(Stored dataset items)

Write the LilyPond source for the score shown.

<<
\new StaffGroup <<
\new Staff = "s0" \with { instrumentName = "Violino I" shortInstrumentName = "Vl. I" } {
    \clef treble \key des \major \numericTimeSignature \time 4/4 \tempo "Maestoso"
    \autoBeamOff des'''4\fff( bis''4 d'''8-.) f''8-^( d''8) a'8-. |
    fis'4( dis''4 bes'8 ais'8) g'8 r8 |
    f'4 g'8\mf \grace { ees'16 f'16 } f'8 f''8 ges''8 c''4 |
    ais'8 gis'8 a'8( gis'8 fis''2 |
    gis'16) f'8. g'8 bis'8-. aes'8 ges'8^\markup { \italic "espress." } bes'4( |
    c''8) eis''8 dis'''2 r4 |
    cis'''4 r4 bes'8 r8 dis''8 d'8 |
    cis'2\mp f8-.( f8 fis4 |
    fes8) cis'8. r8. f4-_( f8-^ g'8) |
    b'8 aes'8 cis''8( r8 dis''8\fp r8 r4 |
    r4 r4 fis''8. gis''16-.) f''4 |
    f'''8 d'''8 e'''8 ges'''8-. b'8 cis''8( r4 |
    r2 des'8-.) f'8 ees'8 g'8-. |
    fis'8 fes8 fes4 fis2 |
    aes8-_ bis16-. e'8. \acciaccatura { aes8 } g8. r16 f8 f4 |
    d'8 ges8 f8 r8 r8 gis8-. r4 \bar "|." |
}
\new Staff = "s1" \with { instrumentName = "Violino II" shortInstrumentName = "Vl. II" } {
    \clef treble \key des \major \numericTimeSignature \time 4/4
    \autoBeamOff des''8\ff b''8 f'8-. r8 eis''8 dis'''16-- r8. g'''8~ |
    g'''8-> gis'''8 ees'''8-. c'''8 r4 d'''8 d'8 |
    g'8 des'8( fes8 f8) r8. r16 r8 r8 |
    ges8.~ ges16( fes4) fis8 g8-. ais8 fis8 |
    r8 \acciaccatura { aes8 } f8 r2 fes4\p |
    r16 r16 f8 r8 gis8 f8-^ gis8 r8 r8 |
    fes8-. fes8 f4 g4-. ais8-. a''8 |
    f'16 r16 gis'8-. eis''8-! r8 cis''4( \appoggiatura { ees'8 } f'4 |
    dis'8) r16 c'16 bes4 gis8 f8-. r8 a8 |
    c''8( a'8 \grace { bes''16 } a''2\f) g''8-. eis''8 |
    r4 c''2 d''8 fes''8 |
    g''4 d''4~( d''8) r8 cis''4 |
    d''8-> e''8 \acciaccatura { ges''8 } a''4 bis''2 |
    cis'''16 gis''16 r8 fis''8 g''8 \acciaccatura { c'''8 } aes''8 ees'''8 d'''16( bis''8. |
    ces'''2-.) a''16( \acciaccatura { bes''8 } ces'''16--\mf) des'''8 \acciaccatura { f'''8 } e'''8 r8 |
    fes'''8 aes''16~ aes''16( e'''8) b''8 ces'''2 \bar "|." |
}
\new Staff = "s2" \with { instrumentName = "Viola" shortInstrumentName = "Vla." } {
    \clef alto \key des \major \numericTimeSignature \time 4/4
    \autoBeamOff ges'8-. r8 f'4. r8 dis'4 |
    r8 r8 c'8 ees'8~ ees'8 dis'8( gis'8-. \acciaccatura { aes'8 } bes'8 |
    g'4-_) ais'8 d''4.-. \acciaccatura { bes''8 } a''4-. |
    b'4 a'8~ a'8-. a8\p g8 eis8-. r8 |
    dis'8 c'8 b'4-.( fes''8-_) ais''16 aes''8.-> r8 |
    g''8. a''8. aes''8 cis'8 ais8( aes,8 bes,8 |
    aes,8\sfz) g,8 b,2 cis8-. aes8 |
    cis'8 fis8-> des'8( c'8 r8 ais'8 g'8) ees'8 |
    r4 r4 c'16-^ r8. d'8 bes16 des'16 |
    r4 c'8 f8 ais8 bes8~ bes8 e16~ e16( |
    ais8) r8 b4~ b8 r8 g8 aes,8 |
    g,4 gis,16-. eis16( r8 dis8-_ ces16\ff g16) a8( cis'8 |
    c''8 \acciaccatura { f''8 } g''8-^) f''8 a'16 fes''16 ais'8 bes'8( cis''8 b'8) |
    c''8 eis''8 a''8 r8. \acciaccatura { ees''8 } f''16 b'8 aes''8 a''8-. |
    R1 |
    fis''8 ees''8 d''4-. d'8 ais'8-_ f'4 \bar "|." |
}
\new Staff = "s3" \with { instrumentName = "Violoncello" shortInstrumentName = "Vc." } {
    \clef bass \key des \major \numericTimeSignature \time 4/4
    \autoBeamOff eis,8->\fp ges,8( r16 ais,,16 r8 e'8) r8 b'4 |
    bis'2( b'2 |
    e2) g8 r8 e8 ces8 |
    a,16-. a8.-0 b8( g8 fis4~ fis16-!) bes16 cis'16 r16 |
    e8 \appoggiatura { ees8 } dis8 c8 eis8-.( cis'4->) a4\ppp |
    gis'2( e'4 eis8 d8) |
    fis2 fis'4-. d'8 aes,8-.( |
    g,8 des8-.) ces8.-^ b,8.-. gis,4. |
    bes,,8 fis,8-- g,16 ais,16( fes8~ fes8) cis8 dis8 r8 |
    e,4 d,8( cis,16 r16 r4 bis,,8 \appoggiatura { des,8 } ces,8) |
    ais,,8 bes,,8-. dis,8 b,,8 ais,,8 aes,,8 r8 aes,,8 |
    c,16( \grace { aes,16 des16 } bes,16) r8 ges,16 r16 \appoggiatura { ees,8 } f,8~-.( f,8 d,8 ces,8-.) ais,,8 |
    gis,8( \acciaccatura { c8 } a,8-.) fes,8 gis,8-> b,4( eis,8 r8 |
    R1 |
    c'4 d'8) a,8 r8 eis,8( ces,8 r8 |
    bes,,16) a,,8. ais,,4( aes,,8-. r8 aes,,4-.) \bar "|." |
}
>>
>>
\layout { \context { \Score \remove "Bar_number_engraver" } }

Task details -
Show every line of the material above that contains the string "shortInstrumentName", matching case exactly.

Answer to the exercise -
\new Staff = "s0" \with { instrumentName = "Violino I" shortInstrumentName = "Vl. I" } {
\new Staff = "s1" \with { instrumentName = "Violino II" shortInstrumentName = "Vl. II" } {
\new Staff = "s2" \with { instrumentName = "Viola" shortInstrumentName = "Vla." } {
\new Staff = "s3" \with { instrumentName = "Violoncello" shortInstrumentName = "Vc." } {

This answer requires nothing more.